◆ Description of the task: Copy out, unchanged, the entries below from the "MATRIX2 pin DIN: GP17 -> GP22" line to the final line. Omit pictures.

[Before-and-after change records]
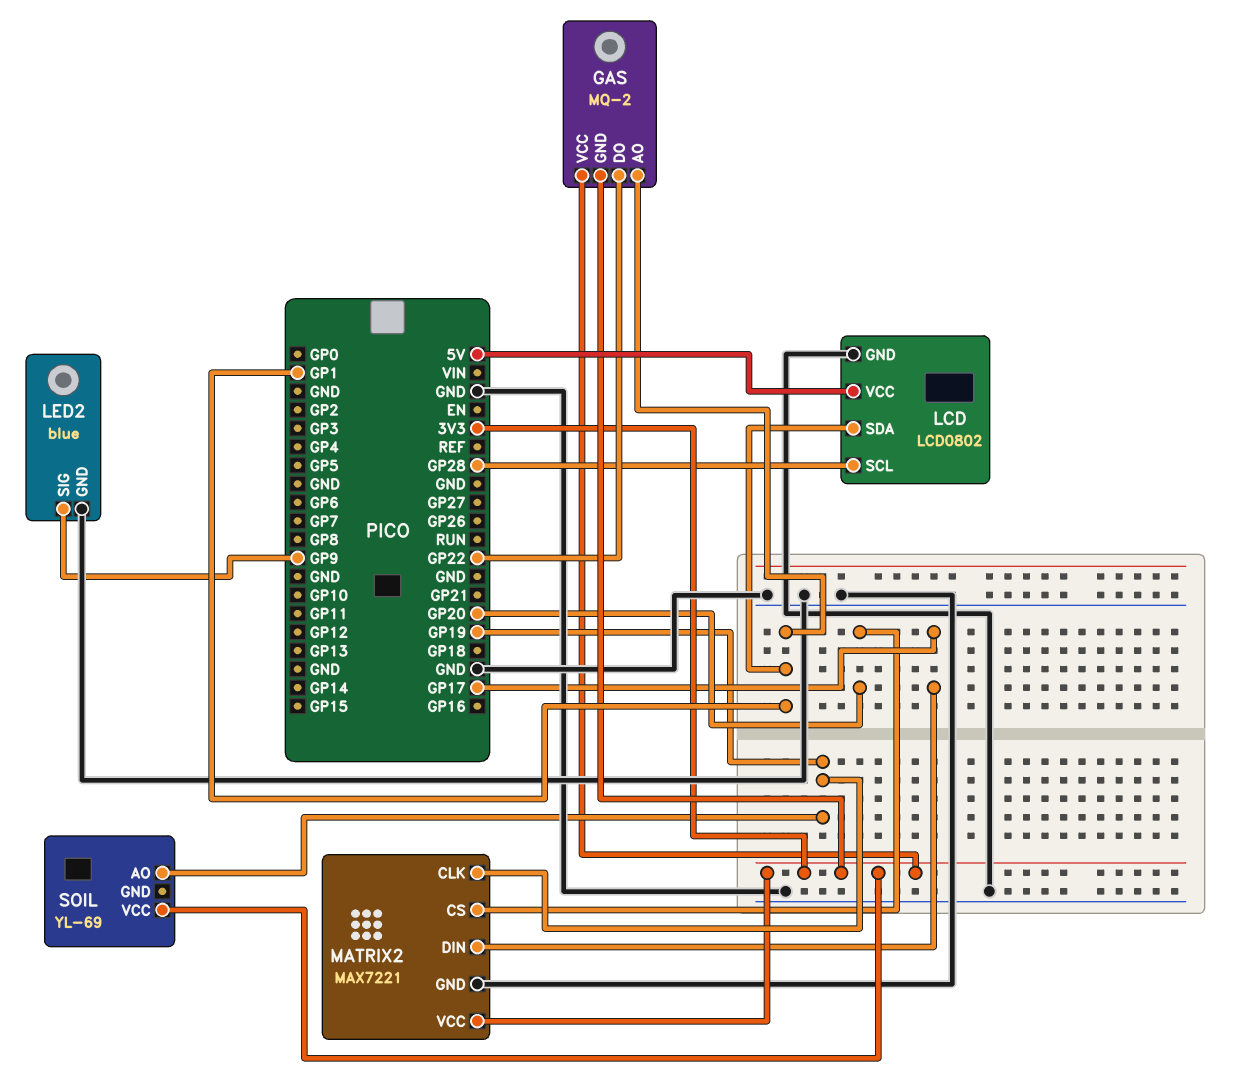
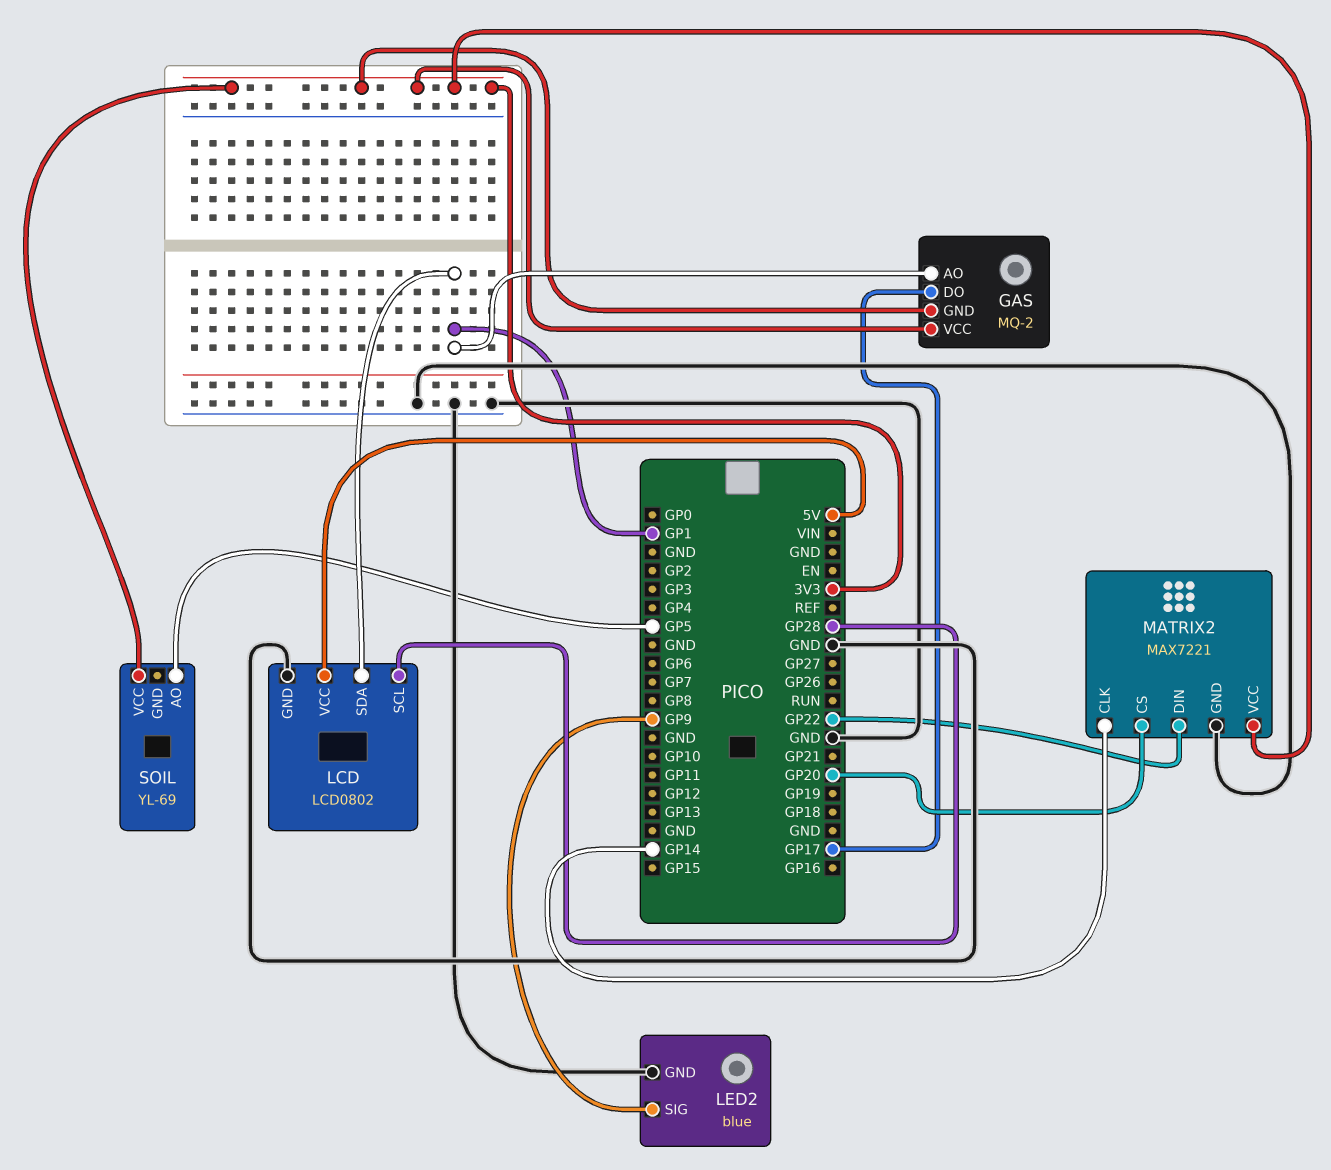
GAS pin DO: GP22 -> GP17
MATRIX2 pin CLK: GP19 -> GP14
MATRIX2 pin DIN: GP17 -> GP22
SOIL pin AO: GP19 -> GP5

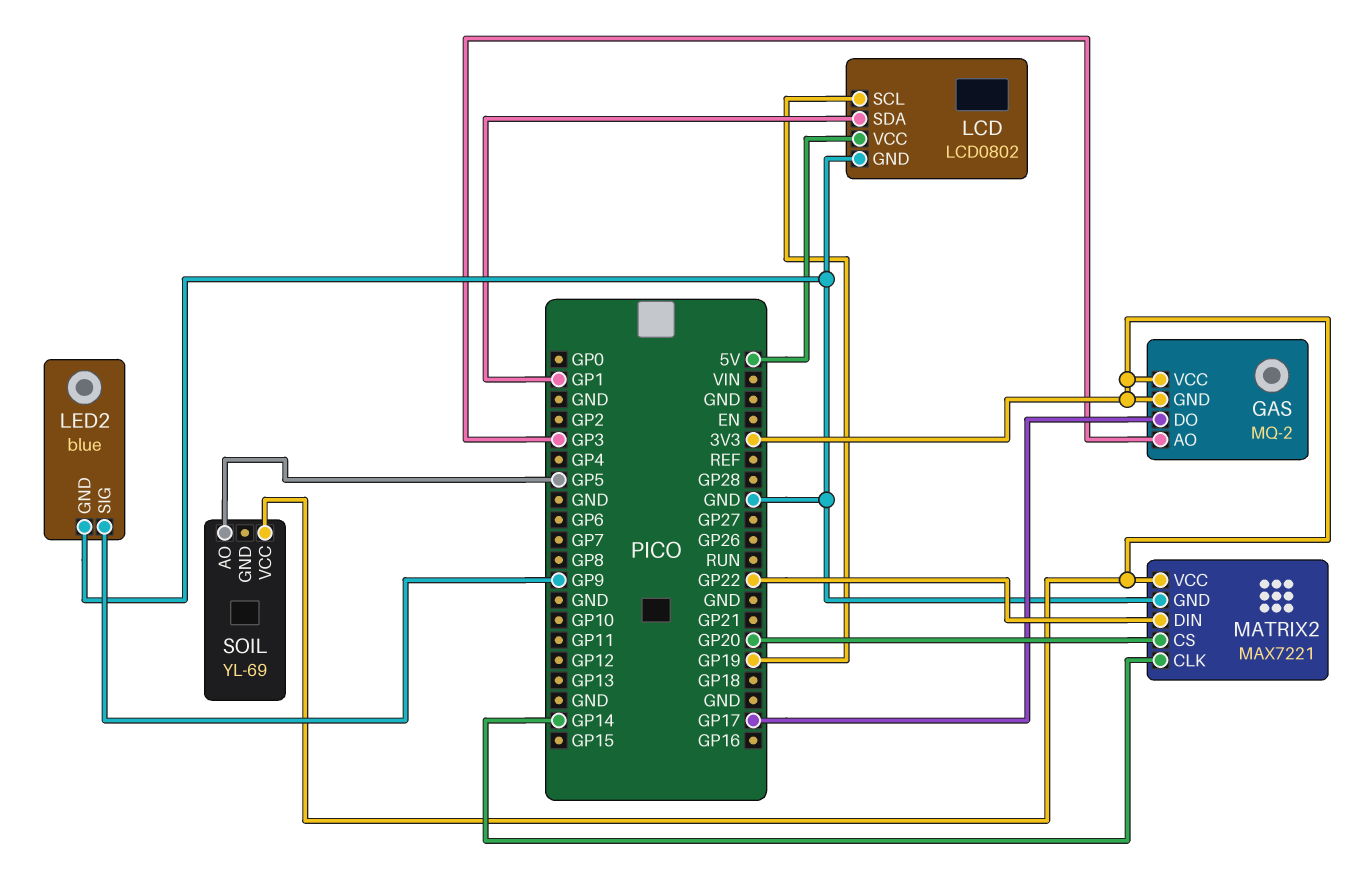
GAS pin AO: GP1 -> GP3
LCD pin SCL: GP28 -> GP19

◆ Response area:
MATRIX2 pin DIN: GP17 -> GP22
SOIL pin AO: GP19 -> GP5

GAS pin AO: GP1 -> GP3
LCD pin SCL: GP28 -> GP19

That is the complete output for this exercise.